### Task requirements
Look through the data below and return each line where "none" appears.

### Colored object tallies
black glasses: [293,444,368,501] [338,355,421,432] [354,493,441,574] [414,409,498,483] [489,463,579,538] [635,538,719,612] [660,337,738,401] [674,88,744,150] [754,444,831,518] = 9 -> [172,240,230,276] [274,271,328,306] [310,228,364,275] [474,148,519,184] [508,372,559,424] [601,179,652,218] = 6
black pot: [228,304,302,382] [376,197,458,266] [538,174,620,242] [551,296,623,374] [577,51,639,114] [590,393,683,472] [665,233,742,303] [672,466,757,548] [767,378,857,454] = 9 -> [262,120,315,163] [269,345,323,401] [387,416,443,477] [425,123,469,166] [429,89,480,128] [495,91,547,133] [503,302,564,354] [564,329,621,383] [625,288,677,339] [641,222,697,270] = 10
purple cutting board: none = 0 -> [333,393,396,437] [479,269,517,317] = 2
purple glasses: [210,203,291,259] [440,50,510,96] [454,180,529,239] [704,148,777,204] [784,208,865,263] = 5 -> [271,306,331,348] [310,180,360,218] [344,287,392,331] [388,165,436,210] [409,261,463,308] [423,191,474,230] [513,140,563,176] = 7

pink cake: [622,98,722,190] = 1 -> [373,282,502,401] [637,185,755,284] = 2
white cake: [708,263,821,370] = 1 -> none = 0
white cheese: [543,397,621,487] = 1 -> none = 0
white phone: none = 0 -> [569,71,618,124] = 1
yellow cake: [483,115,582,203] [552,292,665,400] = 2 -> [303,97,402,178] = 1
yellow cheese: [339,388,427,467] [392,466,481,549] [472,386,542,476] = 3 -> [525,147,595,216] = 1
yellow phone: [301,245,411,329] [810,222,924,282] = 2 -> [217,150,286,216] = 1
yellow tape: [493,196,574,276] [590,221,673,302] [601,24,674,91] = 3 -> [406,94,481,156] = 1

### Exercise answer
purple cutting board: none = 0 -> [333,393,396,437] [479,269,517,317] = 2
white cake: [708,263,821,370] = 1 -> none = 0
white cheese: [543,397,621,487] = 1 -> none = 0
white phone: none = 0 -> [569,71,618,124] = 1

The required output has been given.